What is expected:
Within the material below, locate the line with "camera: 70 degrees left, 5 degrees down" and the line with "(700, 383) = (543, 309): blue", then return those two lines and all lines between them, exactly as written.

--- Source data Enclosed Below ---

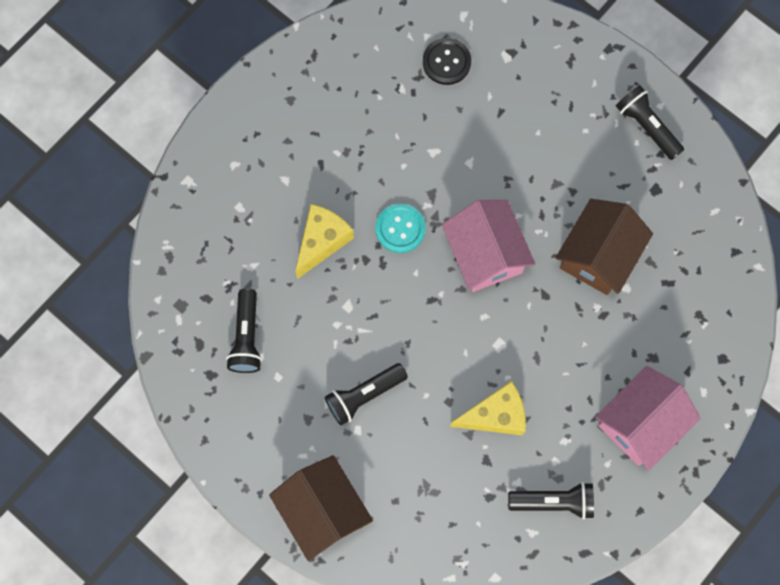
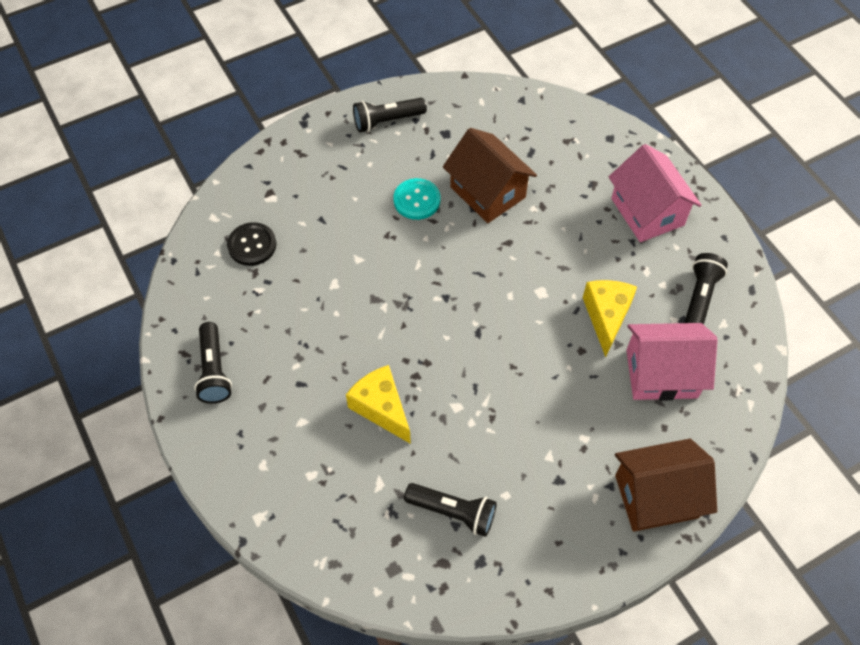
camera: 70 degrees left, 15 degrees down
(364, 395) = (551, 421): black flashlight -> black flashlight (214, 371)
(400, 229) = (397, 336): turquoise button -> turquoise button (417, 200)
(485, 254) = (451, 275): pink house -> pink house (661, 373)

--- End of Enclosed Source data ---
--- Source data Enclosed Below ---

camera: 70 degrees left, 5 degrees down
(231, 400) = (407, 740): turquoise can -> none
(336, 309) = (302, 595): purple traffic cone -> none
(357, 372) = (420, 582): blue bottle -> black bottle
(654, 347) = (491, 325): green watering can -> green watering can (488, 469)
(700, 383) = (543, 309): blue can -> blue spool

--- End of Enclosed Source data ---

Solution for this problem:
camera: 70 degrees left, 5 degrees down
(231, 400) = (407, 740): turquoise can -> none
(336, 309) = (302, 595): purple traffic cone -> none
(357, 372) = (420, 582): blue bottle -> black bottle
(654, 347) = (491, 325): green watering can -> green watering can (488, 469)
(700, 383) = (543, 309): blue can -> blue spool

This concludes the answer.